*** Block opens ***

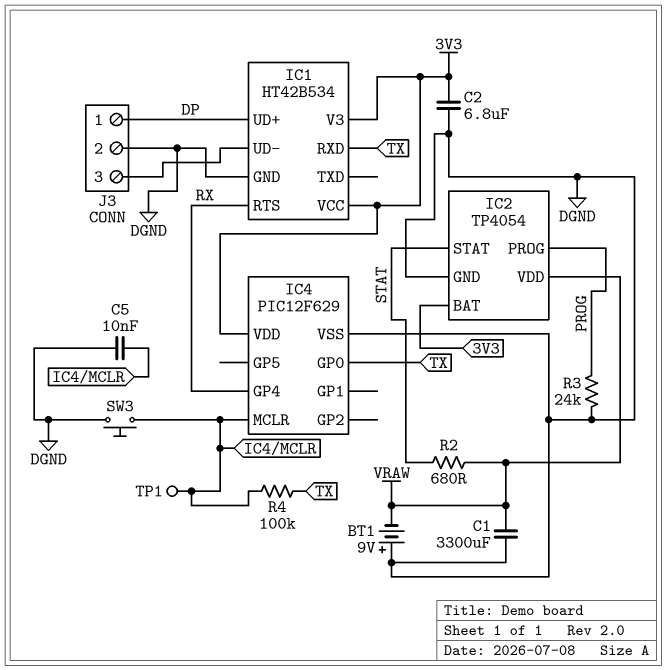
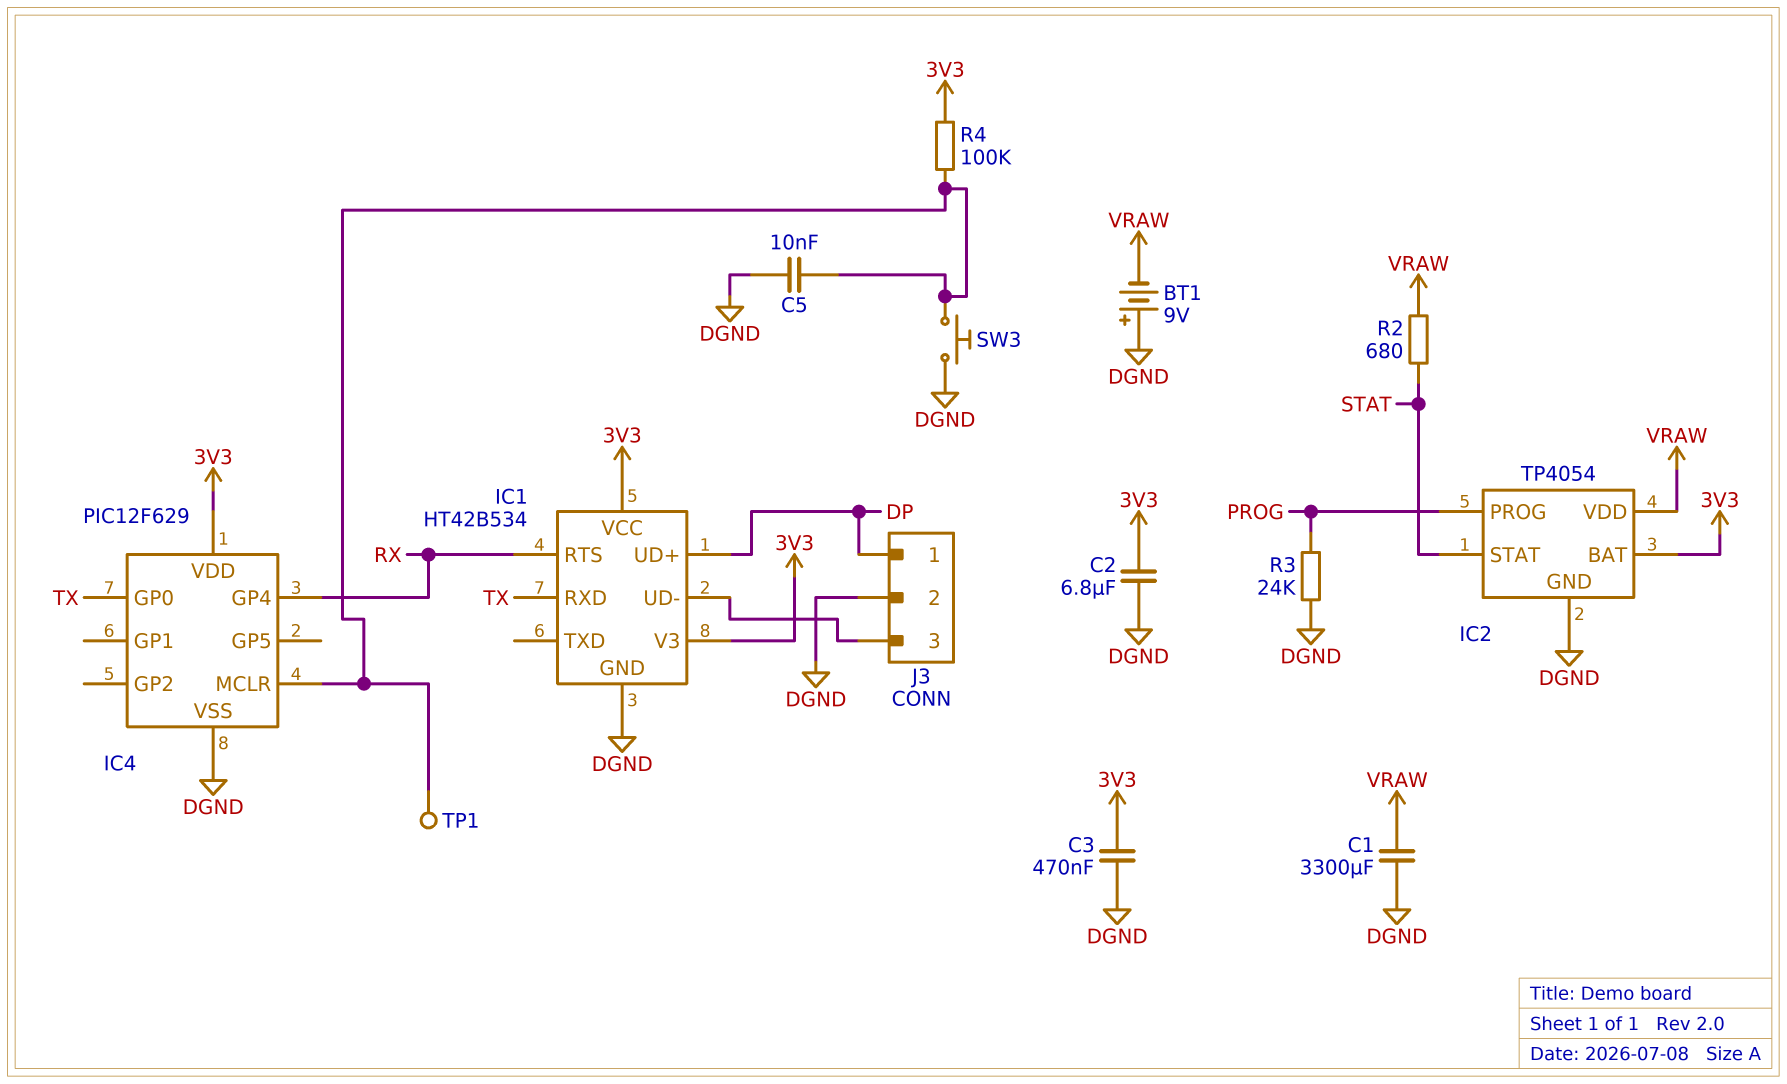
C3: none -> 470nF (3V3, DGND)
R4: 100k (IC4/MCLR, TX) -> 100k (3V3, IC4/MCLR)

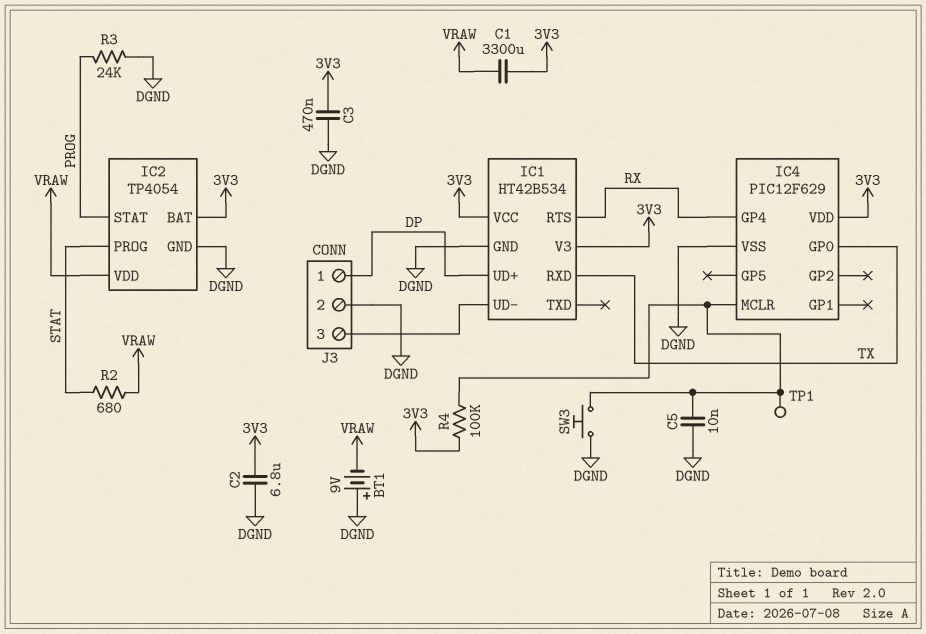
C1: 3300uF (DGND, VRAW) -> 3300uF (3V3, VRAW)
IC2 pin PROG: PROG -> STAT
IC2 pin STAT: STAT -> PROG

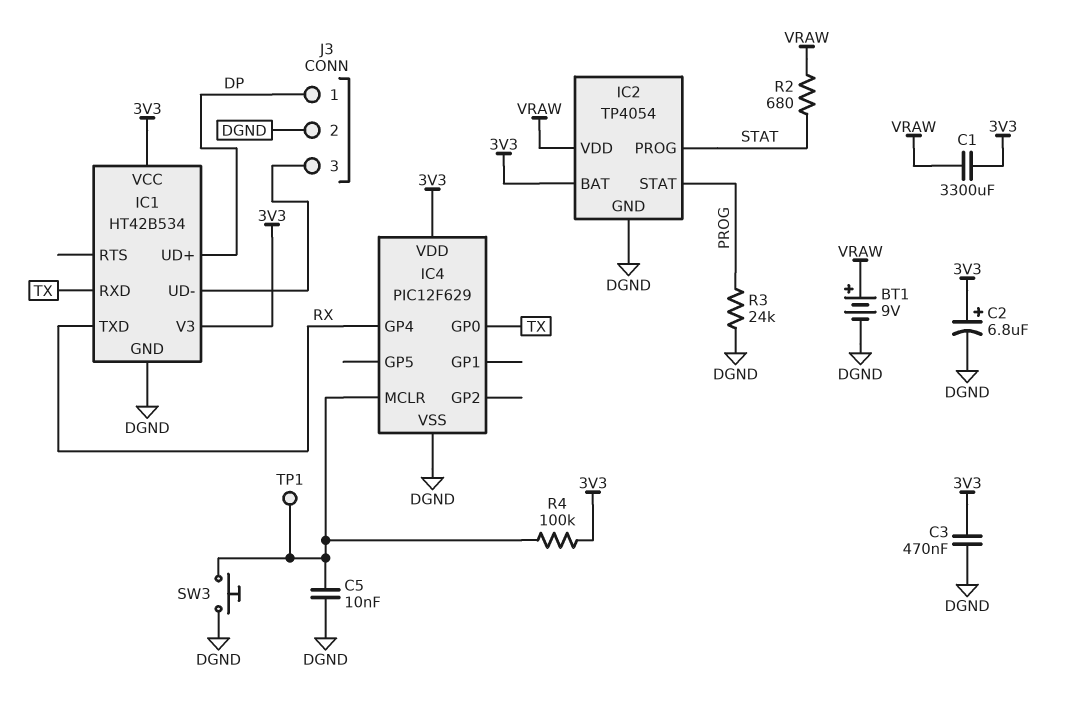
BT1: 9V (plus DGND, minus VRAW) -> 9V (plus VRAW, minus DGND)
C2: 6.8uF (3V3, DGND) -> 6.8uF (plus 3V3, minus DGND)
IC1 pin RTS: RX -> none
IC1 pin TXD: none -> RX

*** Block closes ***

*What you should do*
Output everything in the records above word for word, but not the pictures.

*Response to this exercise*
C3: none -> 470nF (3V3, DGND)
R4: 100k (IC4/MCLR, TX) -> 100k (3V3, IC4/MCLR)

C1: 3300uF (DGND, VRAW) -> 3300uF (3V3, VRAW)
IC2 pin PROG: PROG -> STAT
IC2 pin STAT: STAT -> PROG

BT1: 9V (plus DGND, minus VRAW) -> 9V (plus VRAW, minus DGND)
C2: 6.8uF (3V3, DGND) -> 6.8uF (plus 3V3, minus DGND)
IC1 pin RTS: RX -> none
IC1 pin TXD: none -> RX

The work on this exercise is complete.